WORK TO COMPLETE:
Among the entries below, find the lines with the word "padlock" and copy them.

*** Block opens ***

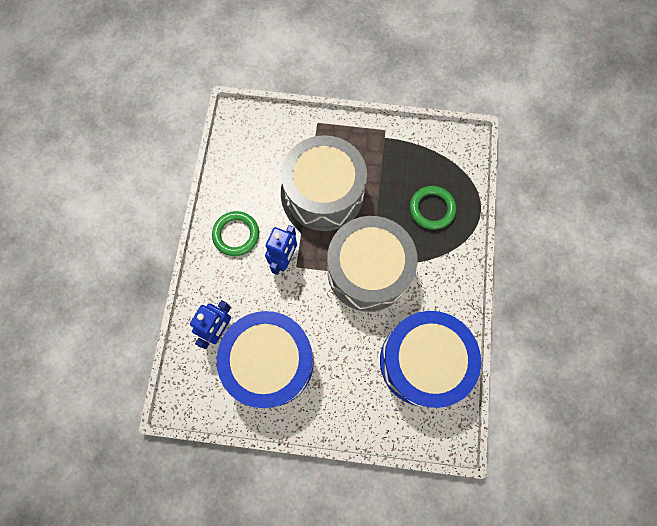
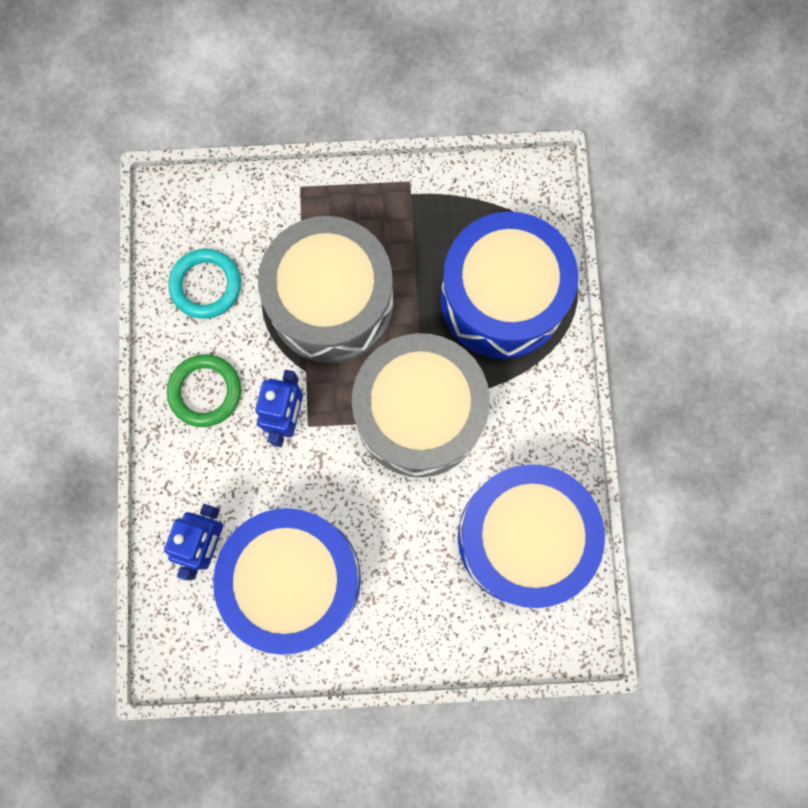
camera: 10 degrees left, 5 degrees up
(249, 171) = (206, 285): none -> turquoise ring
(432, 209) = (502, 298): green ring -> blue drum

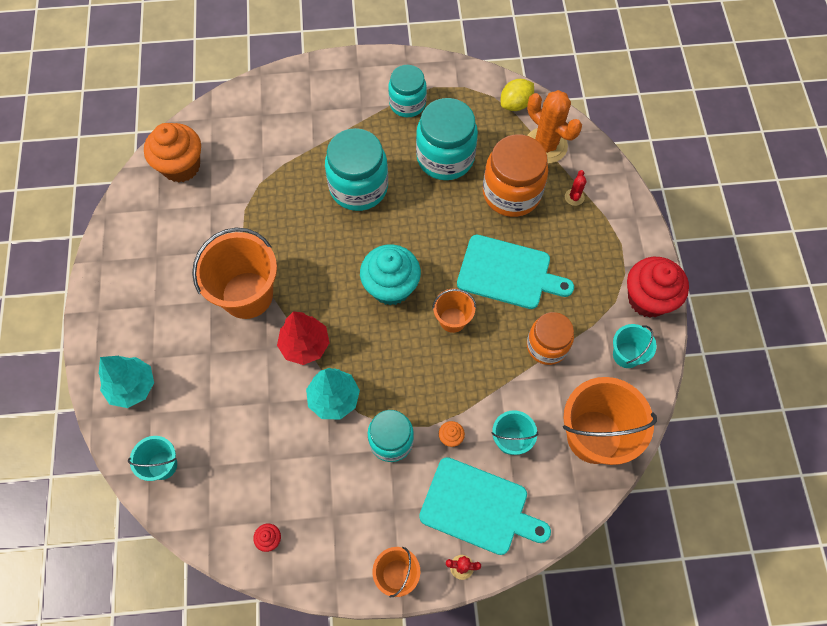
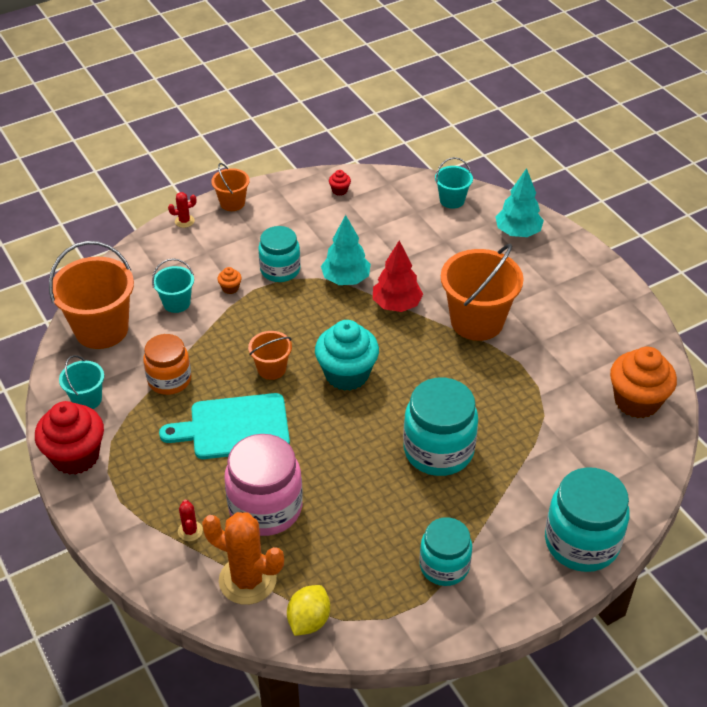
camera: 155 degrees right, 20 degrees down
(445, 157) = (362, 518): turquoise jar -> turquoise jar (581, 542)
(478, 507) = (186, 255): turquoise cutting board -> none
(511, 193) = (265, 508): orange jar -> pink jar

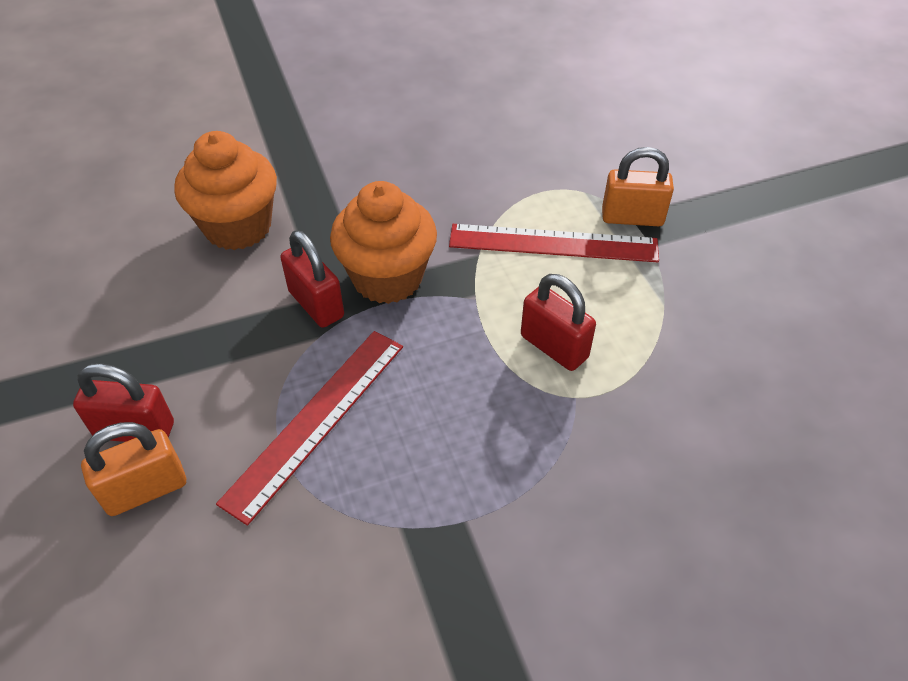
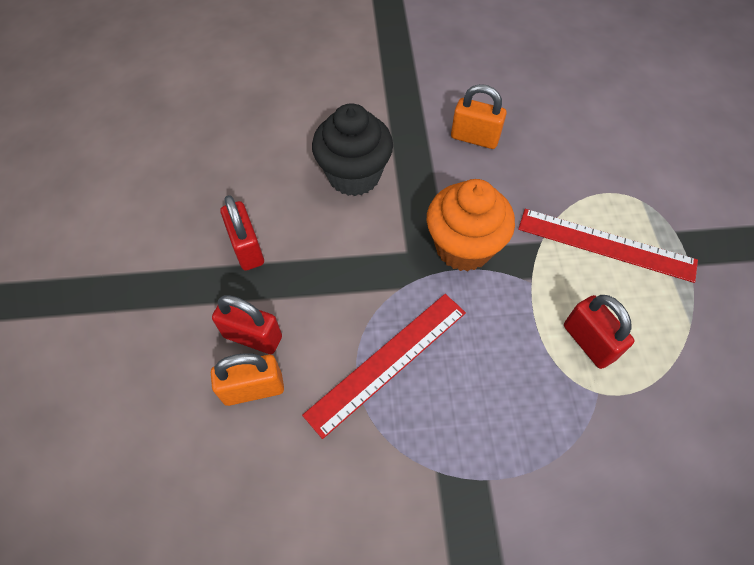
camera: 15 degrees right, 10 degrees up
(238, 227) = (354, 175): orange cupcake -> black cupcake
(316, 304) = (403, 258): red padlock -> red padlock (247, 248)
(632, 218) = (679, 234): orange padlock -> orange padlock (474, 138)

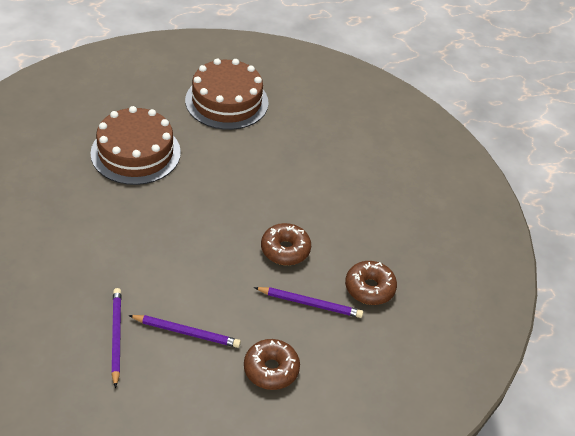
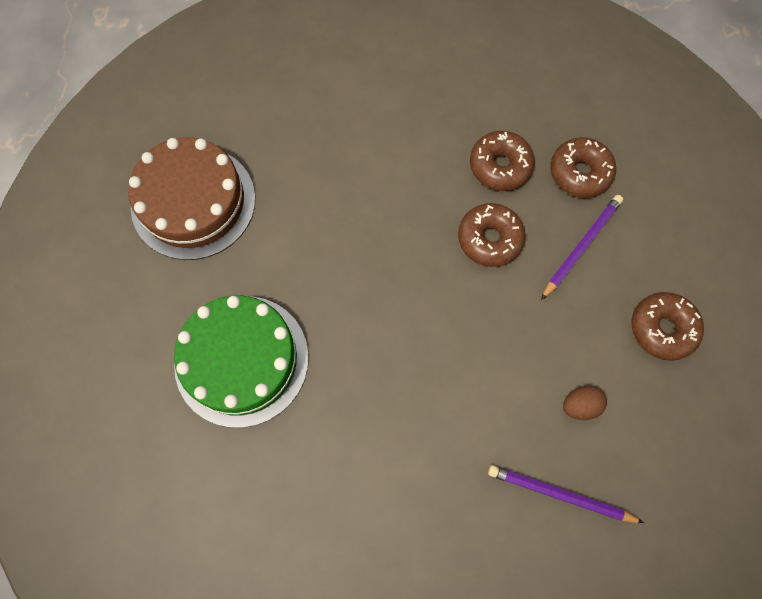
camera: 60 degrees left, 25 degrees up
(135, 153) = (241, 360): brown cake -> green cake
(186, 332) = (580, 405): purple pencil -> brown egg
(345, 241) = (500, 166): none -> brown donut

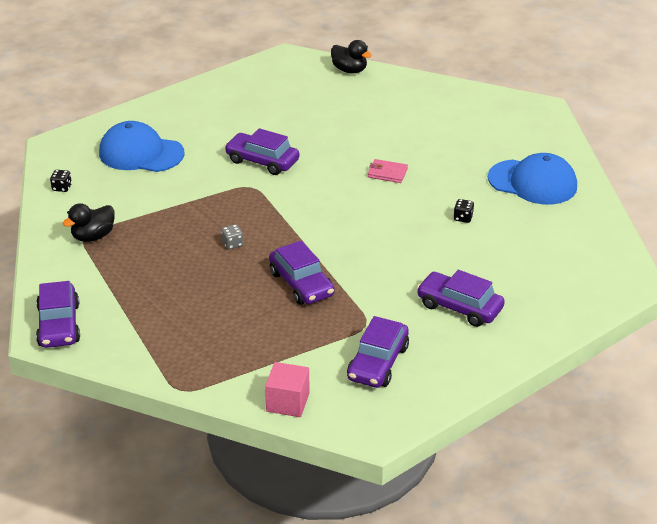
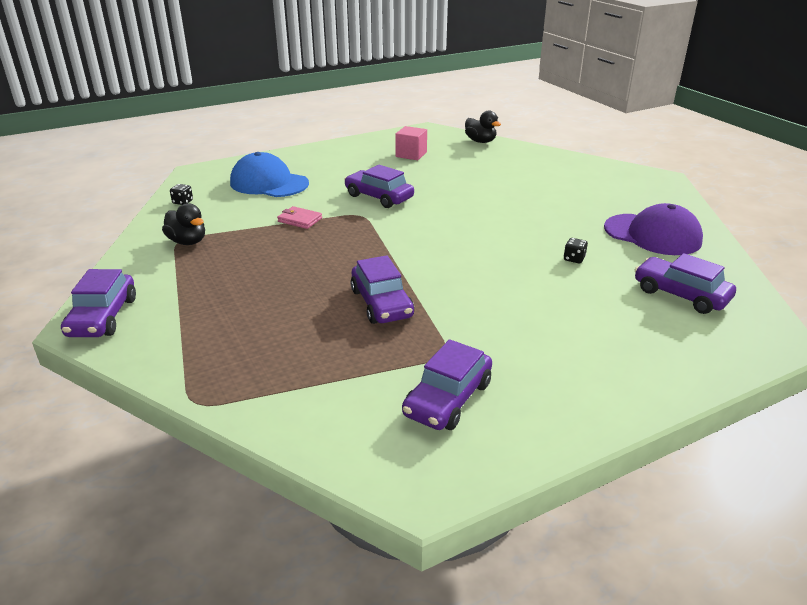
camera: 10 degrees right, 5 degrees down
(93, 236) = (188, 242): black duck -> black duck turned 105 degrees counterclockwise
(232, 244) = (322, 260): grey dice -> none
(288, 402) = (319, 434): pink cube -> pink cube (411, 154)
(387, 173) = (499, 215): pink wallet -> pink wallet (300, 220)
(459, 307) = (560, 346): purple car -> purple car (680, 294)
(532, 182) = (652, 235): blue cap -> purple cap

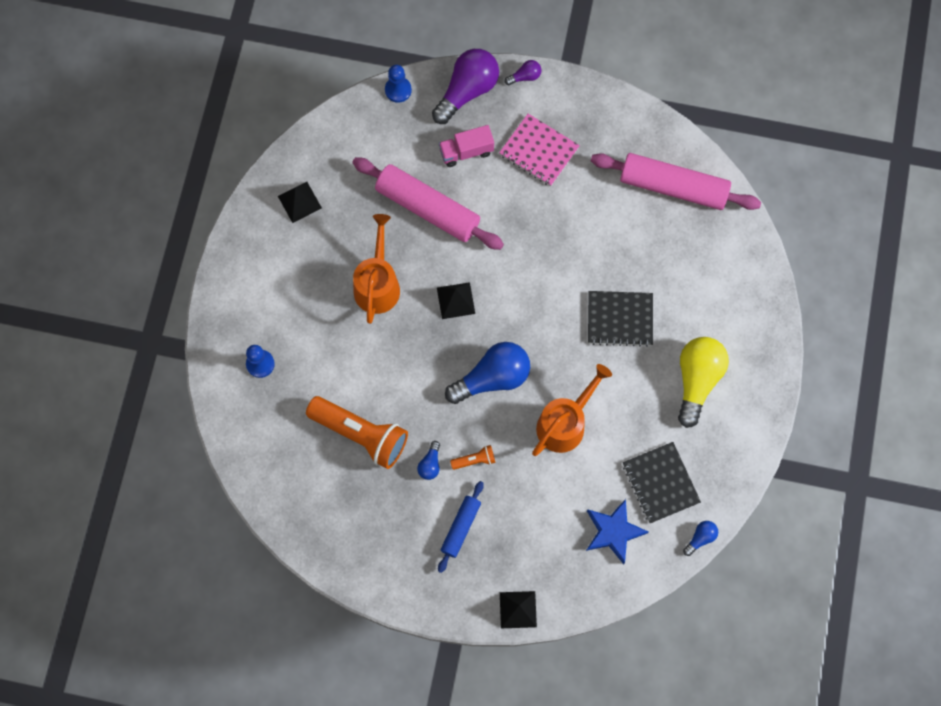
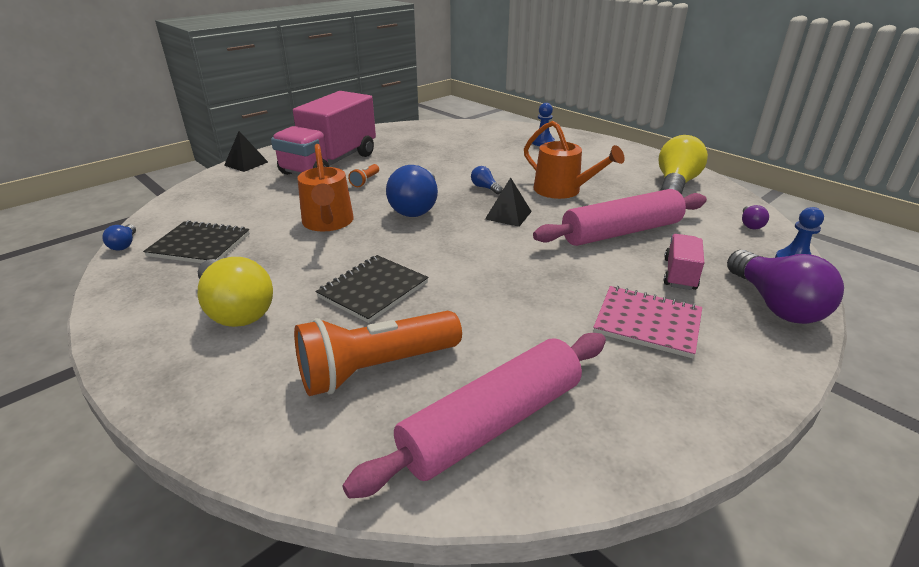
camera: 125 degrees right, 40 degrees down
(299, 202) = (675, 184): black pyramid -> yellow light bulb
(360, 434) = (447, 154): orange flashlight -> orange flashlight (376, 368)
(430, 464) = (389, 167): blue light bulb -> blue light bulb (485, 188)
(460, 528) = (330, 163): blue rolling pin -> pink truck
(525, 77) = (786, 359): purple light bulb -> purple light bulb (750, 224)
(539, 151) = (647, 323): pink notebook -> pink notebook turned 45 degrees clockwise
(613, 531) = (214, 210): blue star -> none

*** Block closes ***

COMPLETED EXERCISE:
(316, 304) = (403, 258): red padlock -> red padlock (247, 248)
(632, 218) = (679, 234): orange padlock -> orange padlock (474, 138)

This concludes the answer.